Task: In the records below, the relevant part opens with the line containing "(405, 280) = (455, 243): yellow" and closes with the line containing "(508, 105) = (612, 516): none -> pink candle"; print that part exactly and only, without its pictures.

Material for this task Start Marker

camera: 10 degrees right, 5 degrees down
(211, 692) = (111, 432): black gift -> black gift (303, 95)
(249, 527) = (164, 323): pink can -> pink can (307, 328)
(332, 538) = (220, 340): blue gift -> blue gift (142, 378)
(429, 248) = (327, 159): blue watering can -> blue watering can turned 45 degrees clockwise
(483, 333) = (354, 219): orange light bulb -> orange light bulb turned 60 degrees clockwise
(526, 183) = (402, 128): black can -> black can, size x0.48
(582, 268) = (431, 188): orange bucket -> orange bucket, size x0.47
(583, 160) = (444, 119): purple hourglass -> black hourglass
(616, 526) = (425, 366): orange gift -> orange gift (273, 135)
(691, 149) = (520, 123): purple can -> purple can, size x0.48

Material for this task End Marker
Material for this task Start Marker

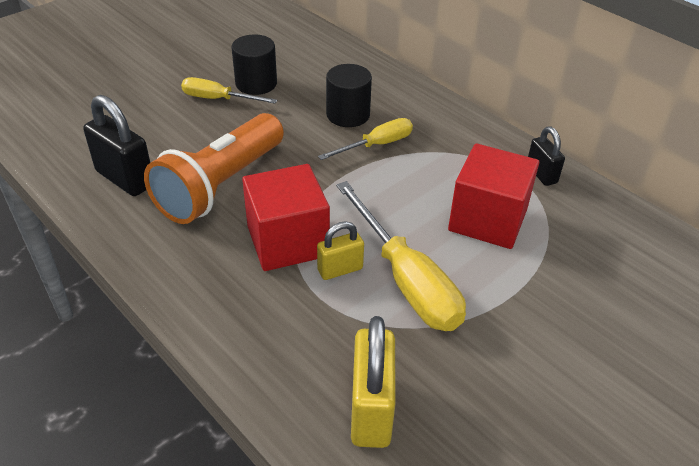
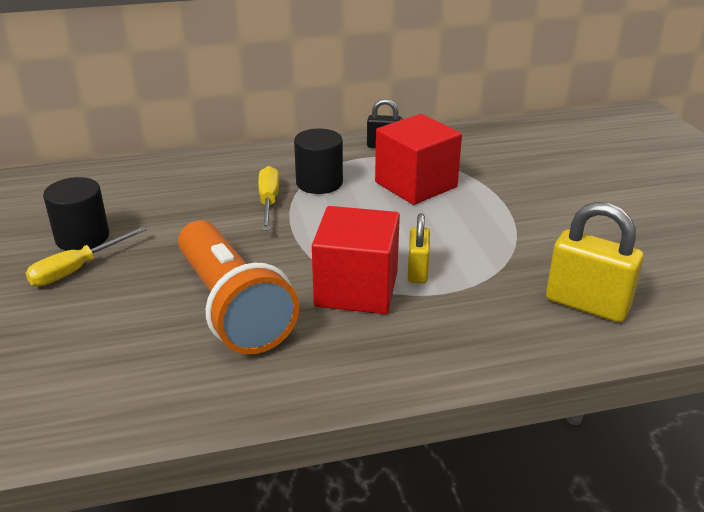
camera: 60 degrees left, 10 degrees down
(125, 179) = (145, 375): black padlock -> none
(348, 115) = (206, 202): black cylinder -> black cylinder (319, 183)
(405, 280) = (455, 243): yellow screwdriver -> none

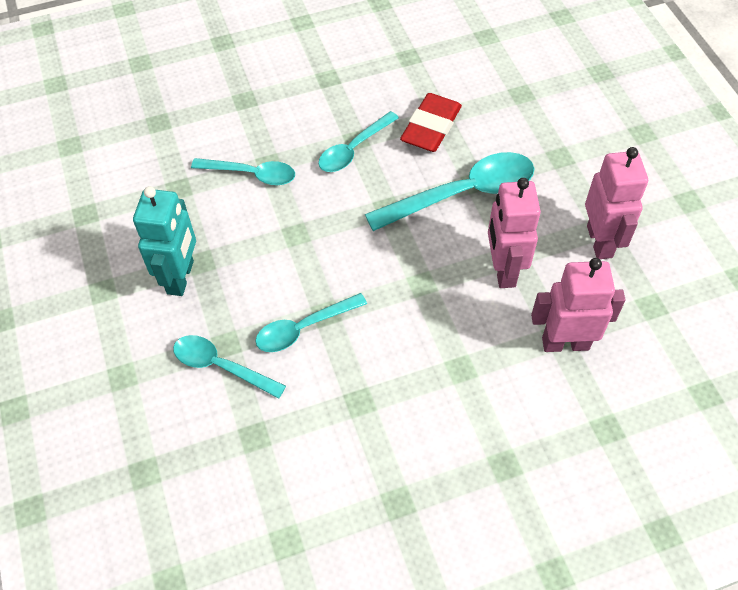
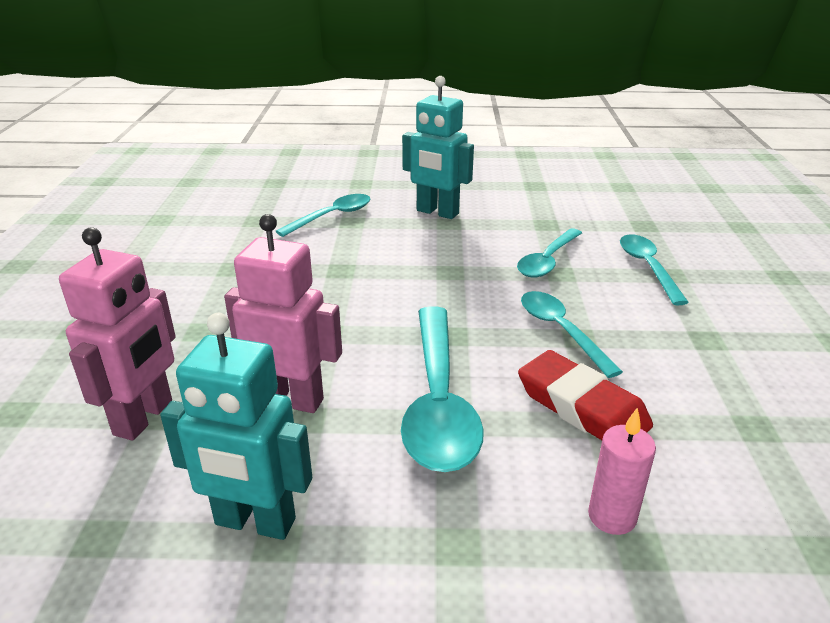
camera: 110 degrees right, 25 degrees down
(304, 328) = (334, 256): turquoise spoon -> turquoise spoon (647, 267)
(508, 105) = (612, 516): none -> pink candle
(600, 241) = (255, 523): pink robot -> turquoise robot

Material for this task End Marker
Material for this task Start Marker

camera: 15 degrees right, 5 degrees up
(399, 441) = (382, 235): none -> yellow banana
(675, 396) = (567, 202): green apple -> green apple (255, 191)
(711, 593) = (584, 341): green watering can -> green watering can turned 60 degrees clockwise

Material for this task End Marker

Your solution:
(405, 280) = (455, 243): yellow screwdriver -> none

camera: 110 degrees right, 25 degrees down
(304, 328) = (334, 256): turquoise spoon -> turquoise spoon (647, 267)
(508, 105) = (612, 516): none -> pink candle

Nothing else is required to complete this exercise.